%%
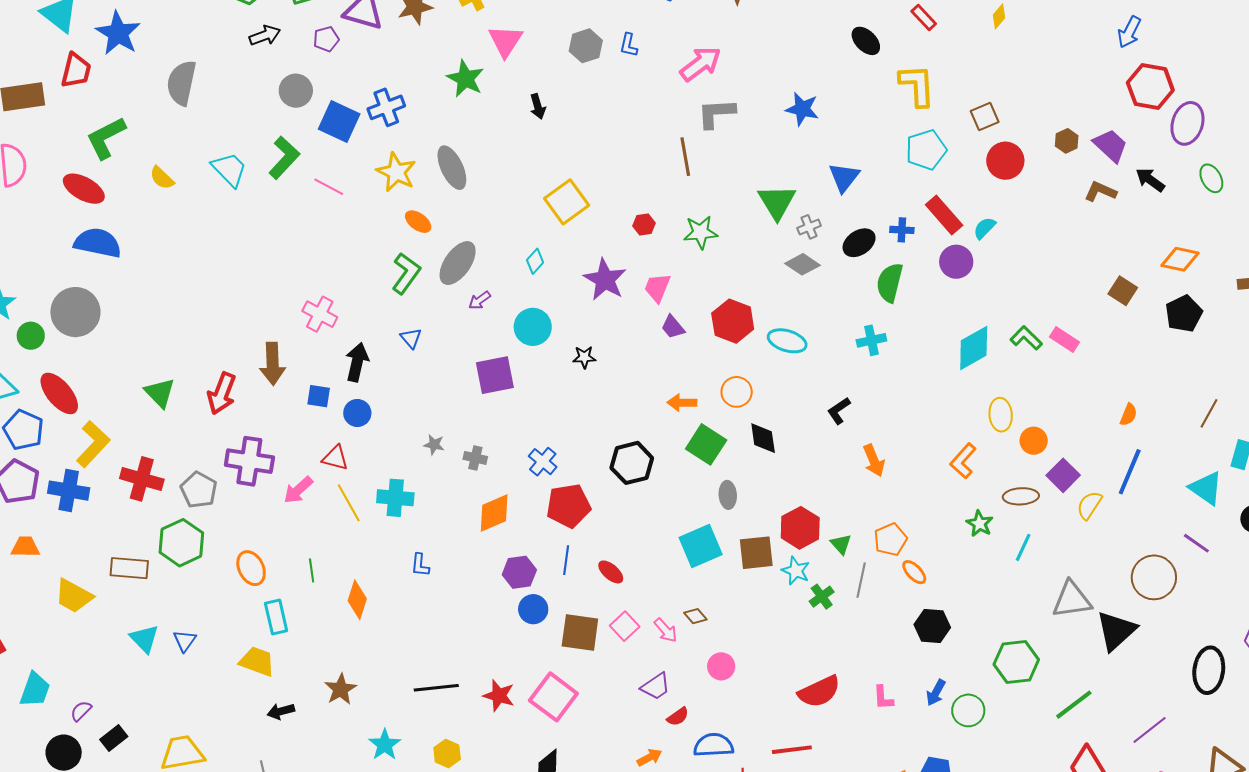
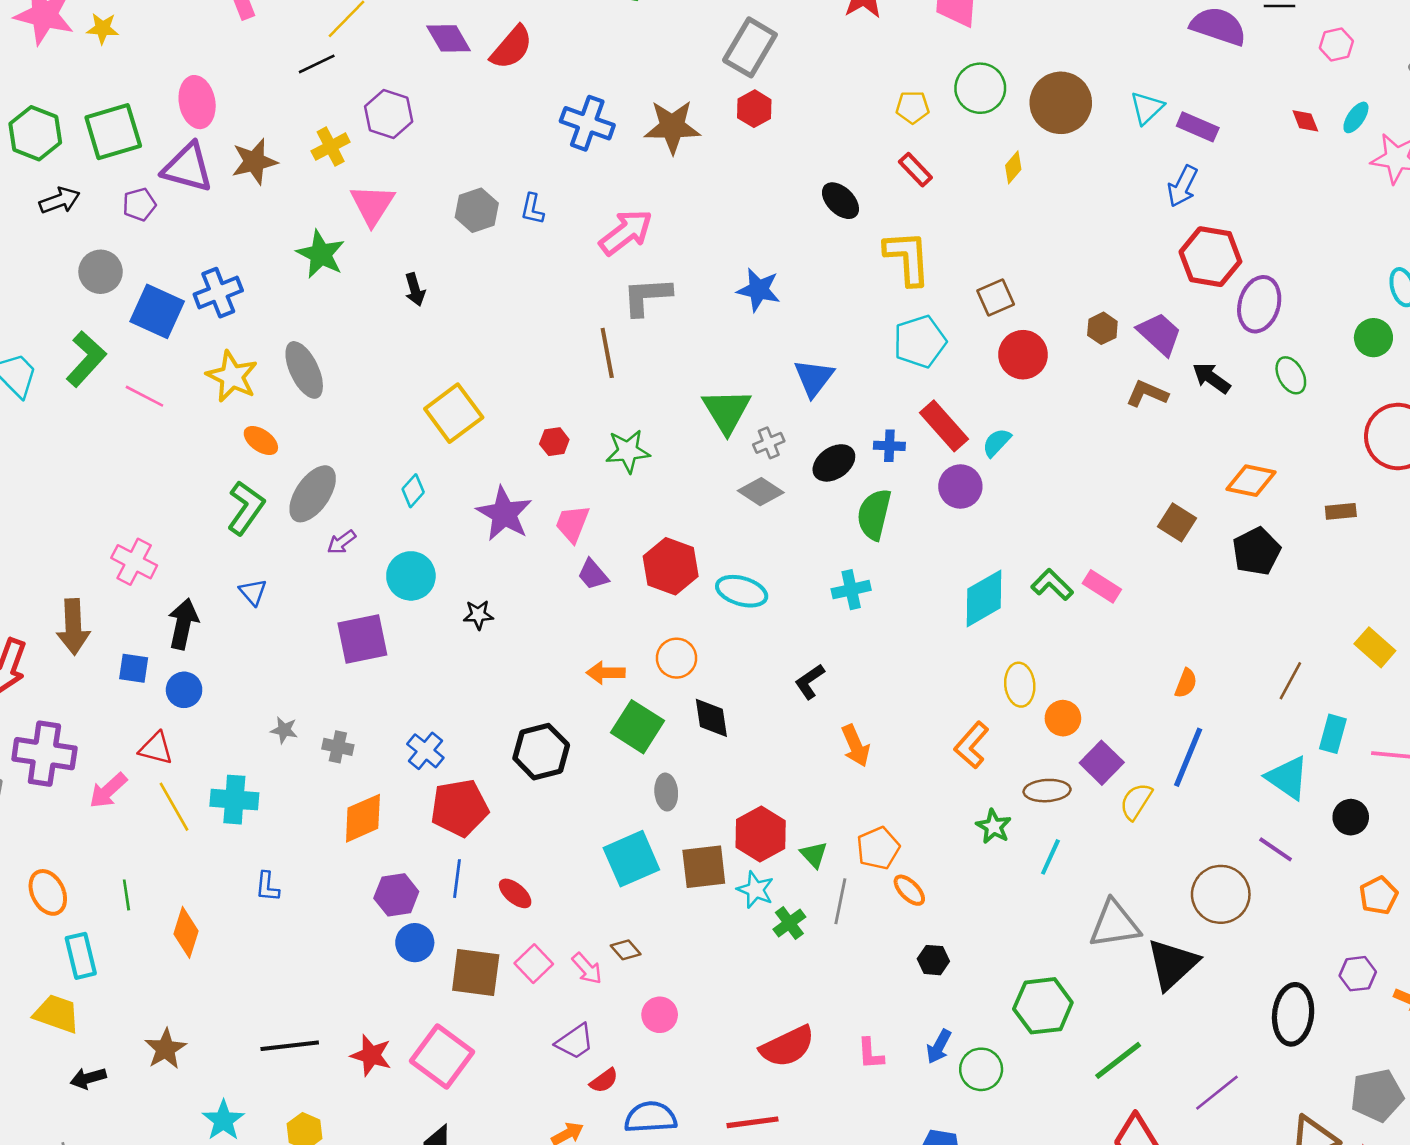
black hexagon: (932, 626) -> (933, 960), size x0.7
%%
%%
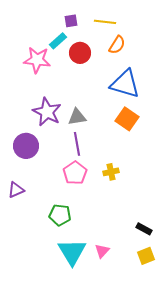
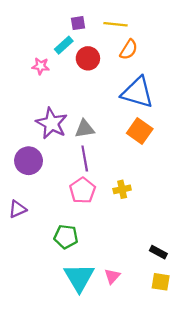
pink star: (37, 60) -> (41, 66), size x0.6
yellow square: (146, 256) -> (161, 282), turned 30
%%
%%
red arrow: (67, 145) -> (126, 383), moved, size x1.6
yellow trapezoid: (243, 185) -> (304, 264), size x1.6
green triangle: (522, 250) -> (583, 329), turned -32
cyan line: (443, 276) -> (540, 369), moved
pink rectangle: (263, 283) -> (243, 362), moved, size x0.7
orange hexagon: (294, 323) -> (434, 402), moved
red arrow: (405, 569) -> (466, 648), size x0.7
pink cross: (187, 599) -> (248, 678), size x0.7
%%
- Required action:
Within the listing above, give again exactly every line from the line with "cyan line: (443, 276) -> (540, 369), moved" through the line with "pink cross: (187, 599)", both included, and no other line.

- Answer below:
cyan line: (443, 276) -> (540, 369), moved
pink rectangle: (263, 283) -> (243, 362), moved, size x0.7
orange hexagon: (294, 323) -> (434, 402), moved
red arrow: (405, 569) -> (466, 648), size x0.7
pink cross: (187, 599) -> (248, 678), size x0.7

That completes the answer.